Exercise materials ▸
_____

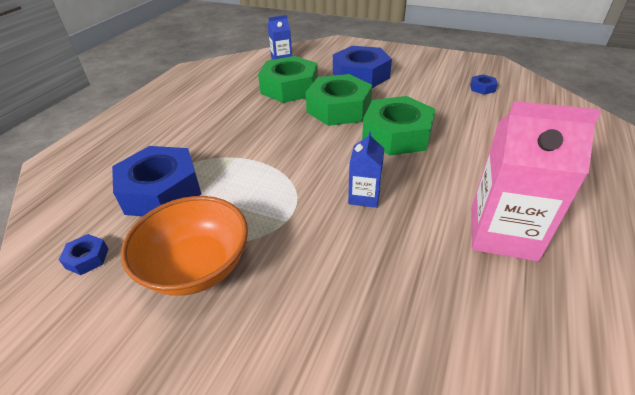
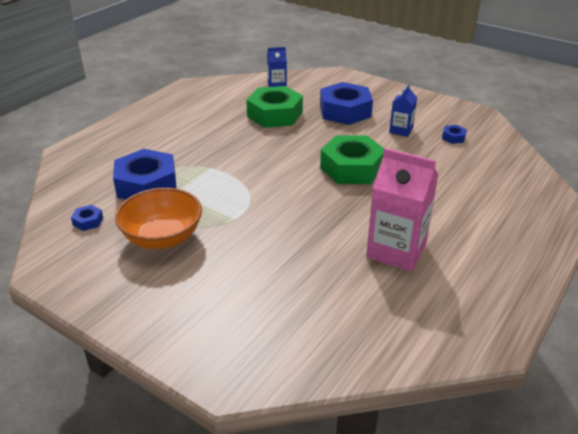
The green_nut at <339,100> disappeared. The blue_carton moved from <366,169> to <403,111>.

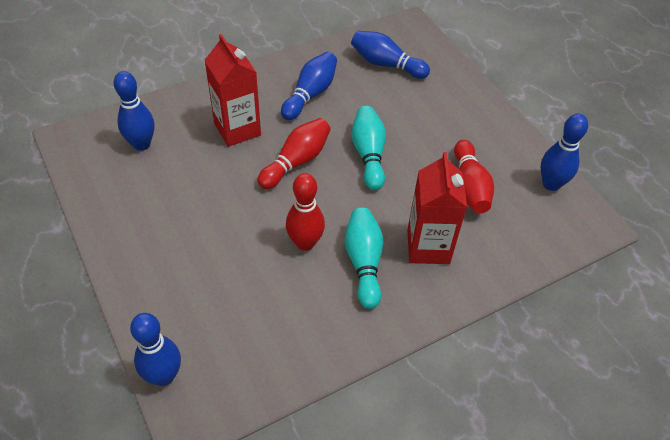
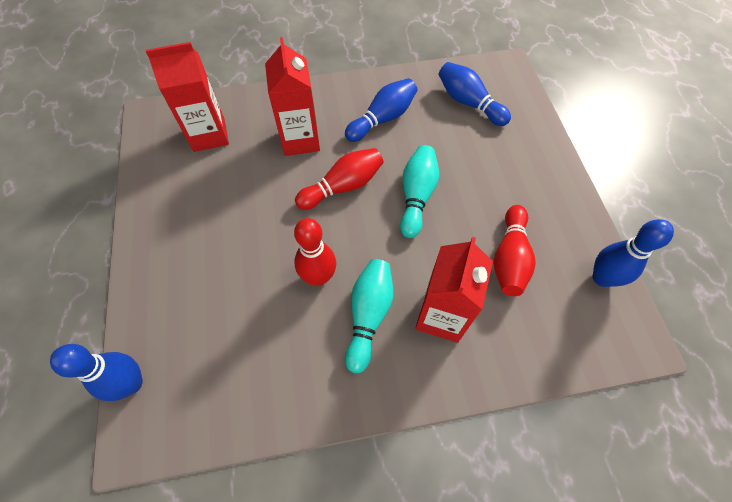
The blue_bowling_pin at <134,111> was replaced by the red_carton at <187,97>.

_____

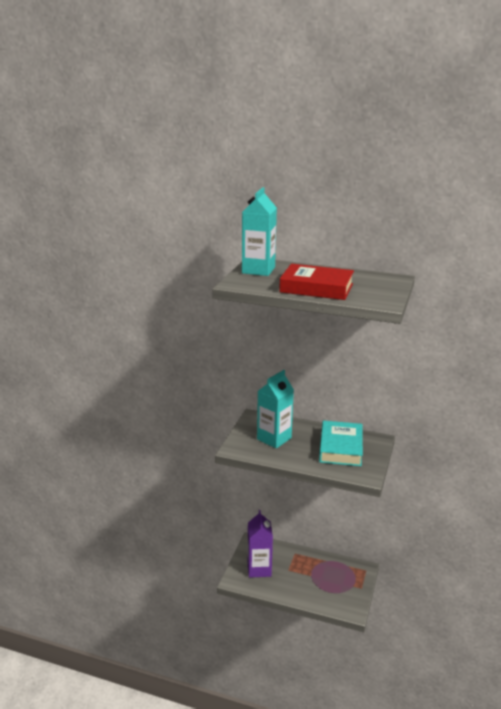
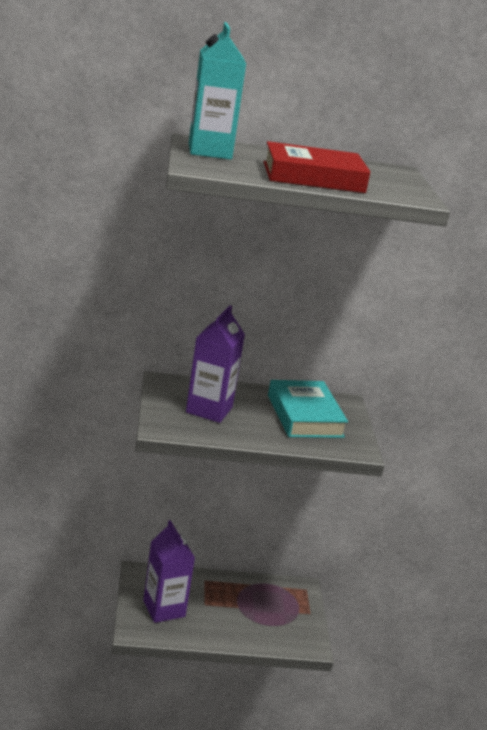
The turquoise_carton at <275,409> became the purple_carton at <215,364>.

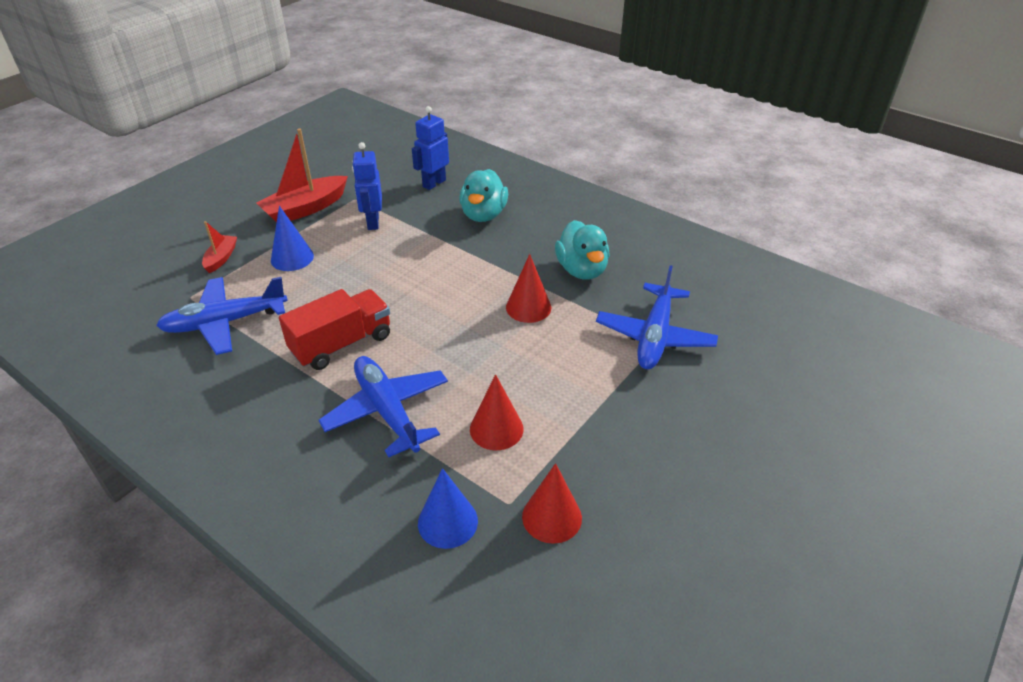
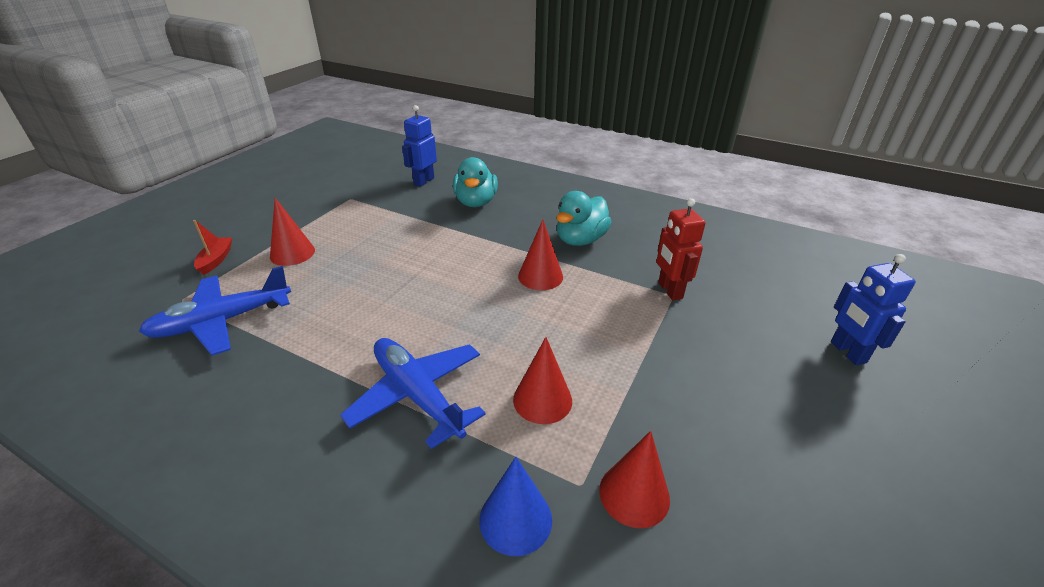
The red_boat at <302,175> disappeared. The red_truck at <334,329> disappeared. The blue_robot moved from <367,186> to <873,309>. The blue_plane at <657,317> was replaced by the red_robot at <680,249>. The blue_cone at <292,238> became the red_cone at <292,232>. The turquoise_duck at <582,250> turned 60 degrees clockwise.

_____

Exercise requirements ▸
Check every line of the data, and copy the ones that contain "from".

Output below ▸
The green_nut at <339,100> disappeared. The blue_carton moved from <366,169> to <403,111>.
The red_boat at <302,175> disappeared. The red_truck at <334,329> disappeared. The blue_robot moved from <367,186> to <873,309>. The blue_plane at <657,317> was replaced by the red_robot at <680,249>. The blue_cone at <292,238> became the red_cone at <292,232>. The turquoise_duck at <582,250> turned 60 degrees clockwise.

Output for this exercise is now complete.